-- Task description --
Find the line with "LCD1: LCD1602 -> LCD2004" and the line with "JOY3 pin VRX: VP -> D25" in the entries below; output exactly those two lines, every line between them, and no others.

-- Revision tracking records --
# # #

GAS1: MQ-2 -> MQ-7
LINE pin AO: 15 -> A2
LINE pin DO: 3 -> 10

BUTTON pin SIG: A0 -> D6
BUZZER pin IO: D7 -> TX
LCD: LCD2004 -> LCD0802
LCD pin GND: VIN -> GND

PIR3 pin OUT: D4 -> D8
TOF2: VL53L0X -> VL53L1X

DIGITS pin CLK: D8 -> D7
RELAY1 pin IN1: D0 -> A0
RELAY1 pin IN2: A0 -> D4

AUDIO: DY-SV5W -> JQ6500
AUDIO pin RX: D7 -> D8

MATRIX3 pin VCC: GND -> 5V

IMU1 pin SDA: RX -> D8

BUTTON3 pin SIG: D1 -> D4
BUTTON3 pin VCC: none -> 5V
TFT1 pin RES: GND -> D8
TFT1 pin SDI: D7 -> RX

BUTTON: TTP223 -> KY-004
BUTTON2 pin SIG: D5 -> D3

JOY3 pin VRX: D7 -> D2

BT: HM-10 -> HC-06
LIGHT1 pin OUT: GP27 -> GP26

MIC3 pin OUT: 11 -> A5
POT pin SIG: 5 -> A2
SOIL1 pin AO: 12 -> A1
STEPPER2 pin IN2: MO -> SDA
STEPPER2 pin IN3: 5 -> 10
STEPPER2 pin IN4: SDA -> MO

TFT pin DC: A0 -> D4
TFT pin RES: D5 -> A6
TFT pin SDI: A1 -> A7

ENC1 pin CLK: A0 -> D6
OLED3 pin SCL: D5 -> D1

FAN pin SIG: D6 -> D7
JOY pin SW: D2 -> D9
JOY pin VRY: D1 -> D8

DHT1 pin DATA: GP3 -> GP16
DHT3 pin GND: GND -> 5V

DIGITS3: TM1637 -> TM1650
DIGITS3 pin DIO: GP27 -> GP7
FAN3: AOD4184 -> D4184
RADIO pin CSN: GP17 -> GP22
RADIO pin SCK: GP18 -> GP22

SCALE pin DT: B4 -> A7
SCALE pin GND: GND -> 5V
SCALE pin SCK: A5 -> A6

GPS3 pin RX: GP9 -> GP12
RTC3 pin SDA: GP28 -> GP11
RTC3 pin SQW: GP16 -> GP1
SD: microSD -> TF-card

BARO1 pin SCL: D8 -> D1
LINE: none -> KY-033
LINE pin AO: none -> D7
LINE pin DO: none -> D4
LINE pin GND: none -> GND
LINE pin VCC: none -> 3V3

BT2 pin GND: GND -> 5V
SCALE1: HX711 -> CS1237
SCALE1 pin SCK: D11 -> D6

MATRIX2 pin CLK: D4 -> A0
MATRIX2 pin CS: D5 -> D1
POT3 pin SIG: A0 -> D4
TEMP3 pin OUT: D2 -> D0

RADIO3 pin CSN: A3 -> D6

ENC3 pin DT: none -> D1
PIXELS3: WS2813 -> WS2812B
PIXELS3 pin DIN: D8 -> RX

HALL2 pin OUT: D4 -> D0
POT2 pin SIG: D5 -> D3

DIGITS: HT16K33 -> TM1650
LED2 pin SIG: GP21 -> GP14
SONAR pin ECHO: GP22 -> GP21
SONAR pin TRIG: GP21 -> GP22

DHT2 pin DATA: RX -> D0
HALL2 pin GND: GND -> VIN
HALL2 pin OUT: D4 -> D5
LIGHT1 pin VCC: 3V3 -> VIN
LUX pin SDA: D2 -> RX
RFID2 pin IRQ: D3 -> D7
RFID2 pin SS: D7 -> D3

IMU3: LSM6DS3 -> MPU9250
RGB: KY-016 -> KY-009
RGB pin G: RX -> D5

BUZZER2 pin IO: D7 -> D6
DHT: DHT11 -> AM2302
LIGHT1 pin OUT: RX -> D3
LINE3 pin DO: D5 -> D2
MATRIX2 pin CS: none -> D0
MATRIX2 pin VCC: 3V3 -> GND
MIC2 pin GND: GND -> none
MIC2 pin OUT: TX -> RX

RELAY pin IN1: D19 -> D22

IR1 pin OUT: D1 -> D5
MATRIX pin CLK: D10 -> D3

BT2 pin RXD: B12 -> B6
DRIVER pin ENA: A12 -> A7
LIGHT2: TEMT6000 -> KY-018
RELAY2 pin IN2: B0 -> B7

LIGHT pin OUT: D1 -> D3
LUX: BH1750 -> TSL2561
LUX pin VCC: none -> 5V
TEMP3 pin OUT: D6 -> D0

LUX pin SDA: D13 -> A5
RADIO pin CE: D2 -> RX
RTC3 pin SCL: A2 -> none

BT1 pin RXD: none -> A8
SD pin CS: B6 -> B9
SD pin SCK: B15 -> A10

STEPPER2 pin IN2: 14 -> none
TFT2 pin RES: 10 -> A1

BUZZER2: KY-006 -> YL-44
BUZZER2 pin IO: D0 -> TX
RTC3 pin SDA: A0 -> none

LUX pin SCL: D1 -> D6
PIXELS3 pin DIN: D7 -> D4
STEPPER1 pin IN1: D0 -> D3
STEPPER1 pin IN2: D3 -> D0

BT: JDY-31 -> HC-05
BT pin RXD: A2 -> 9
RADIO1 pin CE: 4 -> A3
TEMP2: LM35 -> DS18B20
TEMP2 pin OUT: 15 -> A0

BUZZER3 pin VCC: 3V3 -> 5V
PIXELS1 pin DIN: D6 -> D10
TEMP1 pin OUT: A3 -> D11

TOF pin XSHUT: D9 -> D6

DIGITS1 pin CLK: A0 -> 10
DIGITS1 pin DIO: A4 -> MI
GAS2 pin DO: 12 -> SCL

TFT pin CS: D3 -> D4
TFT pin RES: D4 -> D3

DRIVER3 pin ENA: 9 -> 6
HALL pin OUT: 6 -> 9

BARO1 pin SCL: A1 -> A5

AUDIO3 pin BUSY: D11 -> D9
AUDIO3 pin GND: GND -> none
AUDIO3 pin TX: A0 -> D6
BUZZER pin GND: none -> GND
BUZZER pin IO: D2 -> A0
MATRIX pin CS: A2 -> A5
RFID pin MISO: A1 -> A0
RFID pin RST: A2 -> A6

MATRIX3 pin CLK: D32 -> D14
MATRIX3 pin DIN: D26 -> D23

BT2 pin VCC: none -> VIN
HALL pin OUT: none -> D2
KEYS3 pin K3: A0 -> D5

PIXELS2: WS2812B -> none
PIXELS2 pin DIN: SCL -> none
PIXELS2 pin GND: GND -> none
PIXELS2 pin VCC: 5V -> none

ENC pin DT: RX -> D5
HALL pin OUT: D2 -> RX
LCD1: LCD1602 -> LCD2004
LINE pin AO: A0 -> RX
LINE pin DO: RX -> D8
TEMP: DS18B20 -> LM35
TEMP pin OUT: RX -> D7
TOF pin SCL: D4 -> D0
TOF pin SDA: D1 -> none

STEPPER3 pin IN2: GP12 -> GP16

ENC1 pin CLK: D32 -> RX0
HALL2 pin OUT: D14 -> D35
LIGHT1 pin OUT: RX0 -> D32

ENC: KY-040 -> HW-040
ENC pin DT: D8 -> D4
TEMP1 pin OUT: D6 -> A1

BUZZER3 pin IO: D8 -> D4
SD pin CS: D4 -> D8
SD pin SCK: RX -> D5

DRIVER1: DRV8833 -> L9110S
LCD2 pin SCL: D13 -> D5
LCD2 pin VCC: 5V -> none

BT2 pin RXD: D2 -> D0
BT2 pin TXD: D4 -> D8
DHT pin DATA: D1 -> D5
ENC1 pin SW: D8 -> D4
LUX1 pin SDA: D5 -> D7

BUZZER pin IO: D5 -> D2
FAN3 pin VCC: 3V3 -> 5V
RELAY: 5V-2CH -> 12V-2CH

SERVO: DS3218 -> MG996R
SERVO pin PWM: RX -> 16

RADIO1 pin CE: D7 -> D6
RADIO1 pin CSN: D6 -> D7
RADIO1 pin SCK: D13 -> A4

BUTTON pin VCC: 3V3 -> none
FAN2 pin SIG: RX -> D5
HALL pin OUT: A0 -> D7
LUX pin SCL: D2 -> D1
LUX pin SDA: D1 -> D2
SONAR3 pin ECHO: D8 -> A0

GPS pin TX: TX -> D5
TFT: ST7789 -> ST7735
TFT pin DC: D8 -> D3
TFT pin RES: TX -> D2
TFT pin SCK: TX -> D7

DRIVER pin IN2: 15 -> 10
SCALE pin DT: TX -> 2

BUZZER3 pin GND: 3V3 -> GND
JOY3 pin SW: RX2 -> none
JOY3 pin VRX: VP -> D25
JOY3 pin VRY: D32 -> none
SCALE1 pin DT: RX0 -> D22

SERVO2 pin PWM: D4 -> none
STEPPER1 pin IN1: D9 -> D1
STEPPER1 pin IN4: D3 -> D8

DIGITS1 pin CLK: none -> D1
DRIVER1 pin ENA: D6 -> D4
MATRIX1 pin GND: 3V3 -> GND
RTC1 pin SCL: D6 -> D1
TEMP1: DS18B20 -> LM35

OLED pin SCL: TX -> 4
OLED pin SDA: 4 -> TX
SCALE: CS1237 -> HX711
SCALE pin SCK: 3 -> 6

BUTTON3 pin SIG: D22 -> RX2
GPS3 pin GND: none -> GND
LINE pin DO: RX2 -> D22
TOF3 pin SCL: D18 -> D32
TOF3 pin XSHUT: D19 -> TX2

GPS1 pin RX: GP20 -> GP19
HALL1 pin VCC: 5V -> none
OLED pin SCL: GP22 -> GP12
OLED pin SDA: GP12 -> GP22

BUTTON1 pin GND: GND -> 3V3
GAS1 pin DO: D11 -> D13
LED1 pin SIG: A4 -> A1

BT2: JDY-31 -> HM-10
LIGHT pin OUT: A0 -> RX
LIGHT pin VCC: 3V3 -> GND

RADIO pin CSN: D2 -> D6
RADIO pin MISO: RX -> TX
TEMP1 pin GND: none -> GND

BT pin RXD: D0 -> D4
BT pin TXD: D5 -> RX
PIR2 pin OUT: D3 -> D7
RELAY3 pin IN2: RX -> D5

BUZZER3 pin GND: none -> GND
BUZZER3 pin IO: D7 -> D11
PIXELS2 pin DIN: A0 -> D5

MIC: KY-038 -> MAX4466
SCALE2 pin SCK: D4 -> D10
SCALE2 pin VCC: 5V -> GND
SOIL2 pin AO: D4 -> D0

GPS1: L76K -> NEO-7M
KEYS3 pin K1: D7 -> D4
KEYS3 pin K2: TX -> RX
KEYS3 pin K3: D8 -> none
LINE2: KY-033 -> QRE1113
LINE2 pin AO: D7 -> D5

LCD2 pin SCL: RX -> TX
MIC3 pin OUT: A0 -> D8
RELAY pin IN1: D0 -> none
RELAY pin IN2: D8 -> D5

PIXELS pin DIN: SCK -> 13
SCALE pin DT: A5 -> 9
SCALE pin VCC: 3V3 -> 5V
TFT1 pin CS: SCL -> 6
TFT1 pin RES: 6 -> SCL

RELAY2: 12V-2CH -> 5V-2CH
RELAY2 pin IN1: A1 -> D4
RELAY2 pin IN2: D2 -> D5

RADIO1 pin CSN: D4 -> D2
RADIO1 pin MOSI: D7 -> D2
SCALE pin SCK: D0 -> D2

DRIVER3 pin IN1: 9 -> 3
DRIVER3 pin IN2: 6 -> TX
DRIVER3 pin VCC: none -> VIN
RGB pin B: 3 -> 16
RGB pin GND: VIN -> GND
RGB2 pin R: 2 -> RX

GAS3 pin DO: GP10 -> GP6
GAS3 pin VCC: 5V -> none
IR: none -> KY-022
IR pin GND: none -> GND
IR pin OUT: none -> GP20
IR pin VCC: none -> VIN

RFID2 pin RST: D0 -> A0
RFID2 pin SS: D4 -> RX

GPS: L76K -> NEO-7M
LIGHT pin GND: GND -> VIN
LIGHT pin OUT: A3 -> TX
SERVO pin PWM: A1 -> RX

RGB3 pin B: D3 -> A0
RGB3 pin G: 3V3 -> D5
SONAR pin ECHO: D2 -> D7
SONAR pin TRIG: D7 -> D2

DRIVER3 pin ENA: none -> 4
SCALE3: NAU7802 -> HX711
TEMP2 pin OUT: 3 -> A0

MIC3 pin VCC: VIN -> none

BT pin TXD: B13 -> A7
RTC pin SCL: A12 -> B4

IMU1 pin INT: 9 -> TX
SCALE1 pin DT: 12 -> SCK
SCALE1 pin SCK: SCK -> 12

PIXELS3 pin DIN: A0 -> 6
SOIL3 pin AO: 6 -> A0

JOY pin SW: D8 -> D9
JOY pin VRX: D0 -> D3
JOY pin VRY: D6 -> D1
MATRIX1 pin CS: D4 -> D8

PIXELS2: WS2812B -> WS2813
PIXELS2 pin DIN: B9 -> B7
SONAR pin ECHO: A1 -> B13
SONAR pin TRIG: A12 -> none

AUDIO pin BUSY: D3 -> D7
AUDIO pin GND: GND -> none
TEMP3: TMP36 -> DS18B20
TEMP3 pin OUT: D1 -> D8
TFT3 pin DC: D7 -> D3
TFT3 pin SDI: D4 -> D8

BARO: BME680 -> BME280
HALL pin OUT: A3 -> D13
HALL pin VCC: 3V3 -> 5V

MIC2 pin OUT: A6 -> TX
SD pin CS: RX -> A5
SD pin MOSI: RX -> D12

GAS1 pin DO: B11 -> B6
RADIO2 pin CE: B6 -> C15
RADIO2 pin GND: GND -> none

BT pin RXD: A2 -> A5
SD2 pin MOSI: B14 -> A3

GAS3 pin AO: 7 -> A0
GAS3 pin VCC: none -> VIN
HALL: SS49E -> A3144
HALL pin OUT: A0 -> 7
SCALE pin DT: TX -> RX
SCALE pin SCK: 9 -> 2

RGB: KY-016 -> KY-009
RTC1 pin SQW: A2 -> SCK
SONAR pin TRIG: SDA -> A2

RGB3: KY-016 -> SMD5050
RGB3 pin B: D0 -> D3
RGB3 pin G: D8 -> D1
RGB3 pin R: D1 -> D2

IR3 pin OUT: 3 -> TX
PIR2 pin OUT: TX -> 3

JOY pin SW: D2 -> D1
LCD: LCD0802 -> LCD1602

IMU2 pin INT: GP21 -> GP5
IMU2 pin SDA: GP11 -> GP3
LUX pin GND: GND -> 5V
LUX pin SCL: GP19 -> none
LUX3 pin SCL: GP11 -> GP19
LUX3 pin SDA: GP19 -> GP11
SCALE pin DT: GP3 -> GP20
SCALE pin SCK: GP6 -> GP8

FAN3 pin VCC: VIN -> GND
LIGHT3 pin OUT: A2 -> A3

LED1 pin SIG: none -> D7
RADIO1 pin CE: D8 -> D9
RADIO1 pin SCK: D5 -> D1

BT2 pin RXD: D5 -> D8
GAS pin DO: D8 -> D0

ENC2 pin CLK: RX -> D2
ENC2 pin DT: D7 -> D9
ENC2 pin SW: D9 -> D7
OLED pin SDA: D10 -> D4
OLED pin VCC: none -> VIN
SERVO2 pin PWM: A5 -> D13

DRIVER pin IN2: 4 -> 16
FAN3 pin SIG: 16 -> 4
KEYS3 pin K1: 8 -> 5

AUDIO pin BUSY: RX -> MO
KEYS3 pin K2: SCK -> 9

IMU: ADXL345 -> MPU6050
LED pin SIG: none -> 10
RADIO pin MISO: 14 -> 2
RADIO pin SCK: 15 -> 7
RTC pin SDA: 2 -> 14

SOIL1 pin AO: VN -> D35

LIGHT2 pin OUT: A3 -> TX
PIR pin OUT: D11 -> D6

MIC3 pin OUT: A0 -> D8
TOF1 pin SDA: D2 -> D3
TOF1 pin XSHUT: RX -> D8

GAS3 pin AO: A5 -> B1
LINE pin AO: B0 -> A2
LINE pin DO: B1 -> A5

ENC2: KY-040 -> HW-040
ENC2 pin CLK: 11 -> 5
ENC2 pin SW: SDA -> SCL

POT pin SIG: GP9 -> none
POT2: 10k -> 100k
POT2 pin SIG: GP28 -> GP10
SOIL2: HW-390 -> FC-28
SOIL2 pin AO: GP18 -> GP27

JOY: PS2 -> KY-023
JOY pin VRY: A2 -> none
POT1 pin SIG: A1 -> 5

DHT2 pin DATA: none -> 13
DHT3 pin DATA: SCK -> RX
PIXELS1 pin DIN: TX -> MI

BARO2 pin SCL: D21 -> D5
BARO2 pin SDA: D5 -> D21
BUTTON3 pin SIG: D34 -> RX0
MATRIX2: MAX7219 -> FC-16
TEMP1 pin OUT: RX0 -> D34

# # #

-- Response area --
LCD1: LCD1602 -> LCD2004
LINE pin AO: A0 -> RX
LINE pin DO: RX -> D8
TEMP: DS18B20 -> LM35
TEMP pin OUT: RX -> D7
TOF pin SCL: D4 -> D0
TOF pin SDA: D1 -> none

STEPPER3 pin IN2: GP12 -> GP16

ENC1 pin CLK: D32 -> RX0
HALL2 pin OUT: D14 -> D35
LIGHT1 pin OUT: RX0 -> D32

ENC: KY-040 -> HW-040
ENC pin DT: D8 -> D4
TEMP1 pin OUT: D6 -> A1

BUZZER3 pin IO: D8 -> D4
SD pin CS: D4 -> D8
SD pin SCK: RX -> D5

DRIVER1: DRV8833 -> L9110S
LCD2 pin SCL: D13 -> D5
LCD2 pin VCC: 5V -> none

BT2 pin RXD: D2 -> D0
BT2 pin TXD: D4 -> D8
DHT pin DATA: D1 -> D5
ENC1 pin SW: D8 -> D4
LUX1 pin SDA: D5 -> D7

BUZZER pin IO: D5 -> D2
FAN3 pin VCC: 3V3 -> 5V
RELAY: 5V-2CH -> 12V-2CH

SERVO: DS3218 -> MG996R
SERVO pin PWM: RX -> 16

RADIO1 pin CE: D7 -> D6
RADIO1 pin CSN: D6 -> D7
RADIO1 pin SCK: D13 -> A4

BUTTON pin VCC: 3V3 -> none
FAN2 pin SIG: RX -> D5
HALL pin OUT: A0 -> D7
LUX pin SCL: D2 -> D1
LUX pin SDA: D1 -> D2
SONAR3 pin ECHO: D8 -> A0

GPS pin TX: TX -> D5
TFT: ST7789 -> ST7735
TFT pin DC: D8 -> D3
TFT pin RES: TX -> D2
TFT pin SCK: TX -> D7

DRIVER pin IN2: 15 -> 10
SCALE pin DT: TX -> 2

BUZZER3 pin GND: 3V3 -> GND
JOY3 pin SW: RX2 -> none
JOY3 pin VRX: VP -> D25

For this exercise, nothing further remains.